**WHAT YOU HAVE TO DO**
Search the data below for the word "schottky" and copy each line that holds it.

**ENTRIES SUPPLIED**
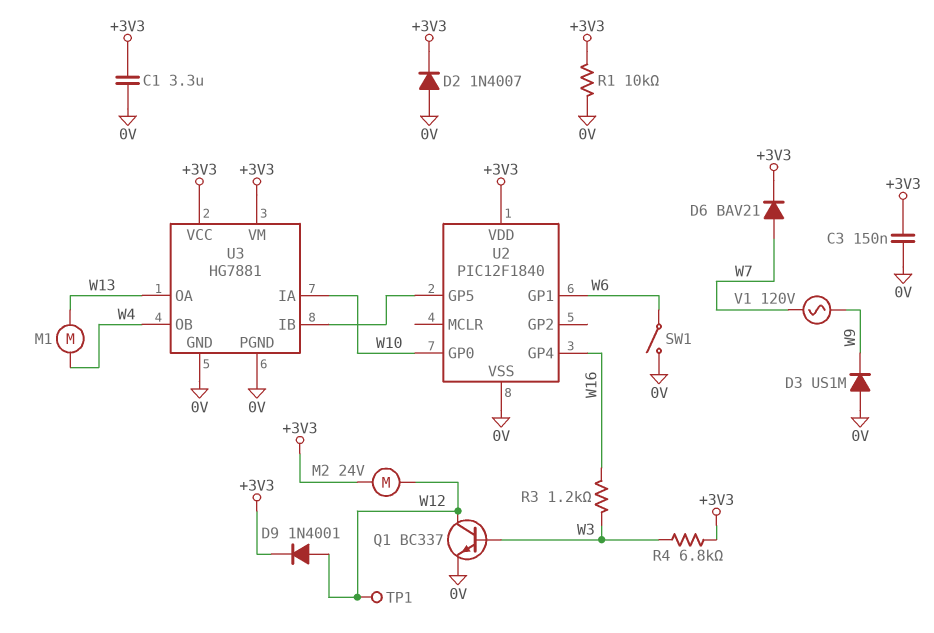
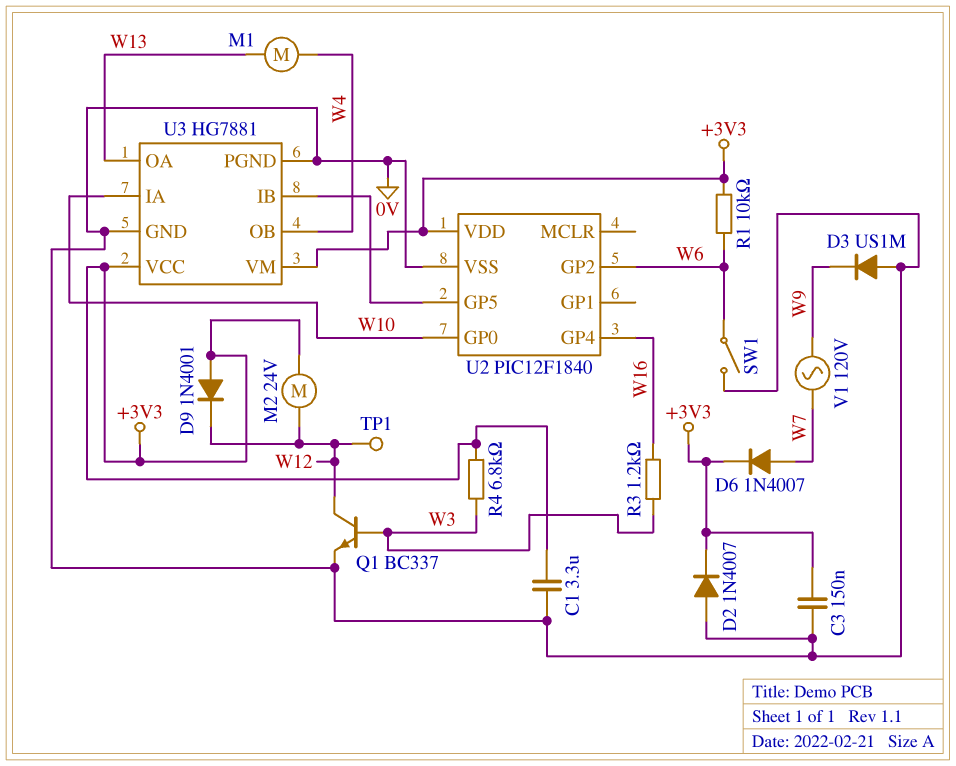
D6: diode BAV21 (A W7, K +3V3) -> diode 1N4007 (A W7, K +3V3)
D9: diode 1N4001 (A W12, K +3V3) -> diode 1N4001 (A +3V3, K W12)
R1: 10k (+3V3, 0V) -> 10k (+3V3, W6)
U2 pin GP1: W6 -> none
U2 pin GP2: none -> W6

--

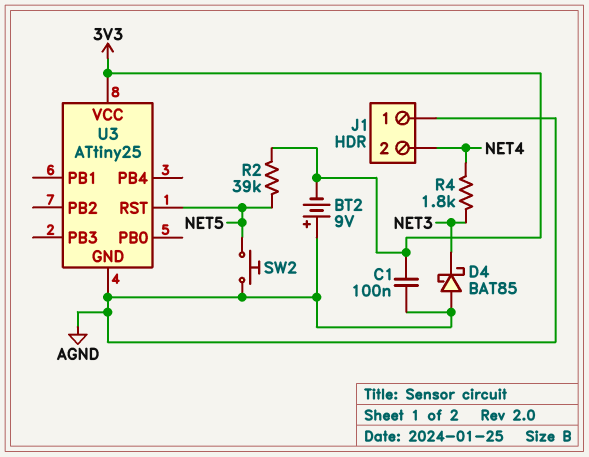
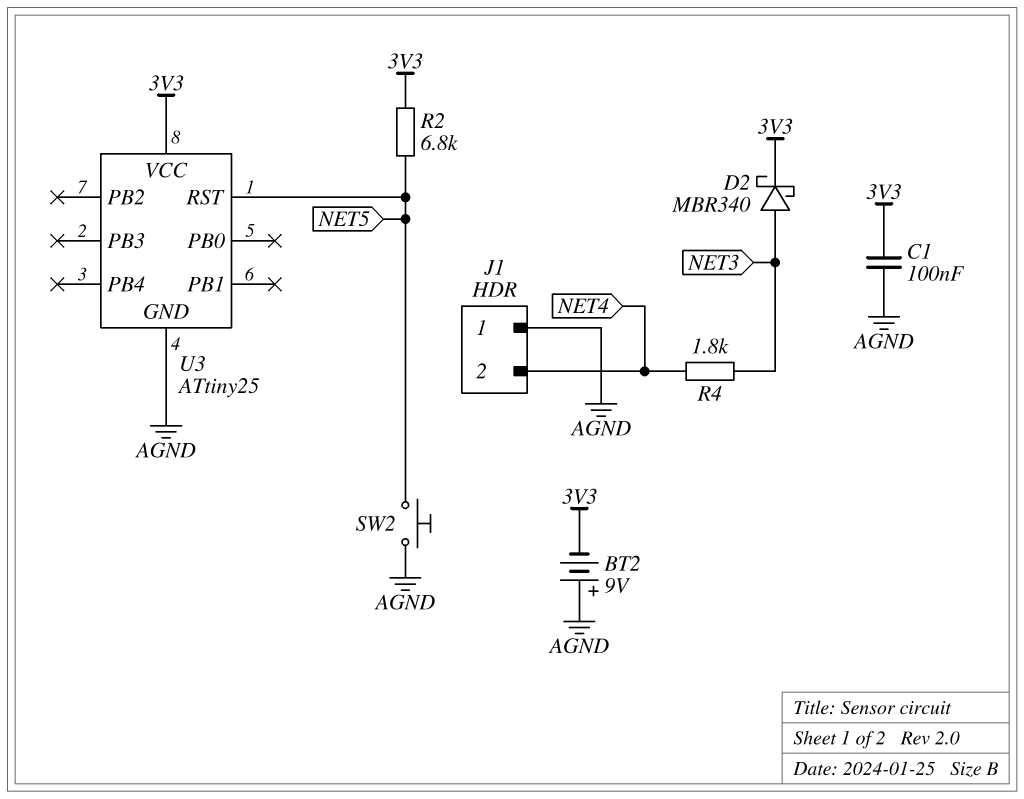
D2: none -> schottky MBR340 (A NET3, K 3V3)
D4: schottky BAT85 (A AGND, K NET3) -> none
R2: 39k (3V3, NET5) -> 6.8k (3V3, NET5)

**SOLUTION**
D2: none -> schottky MBR340 (A NET3, K 3V3)
D4: schottky BAT85 (A AGND, K NET3) -> none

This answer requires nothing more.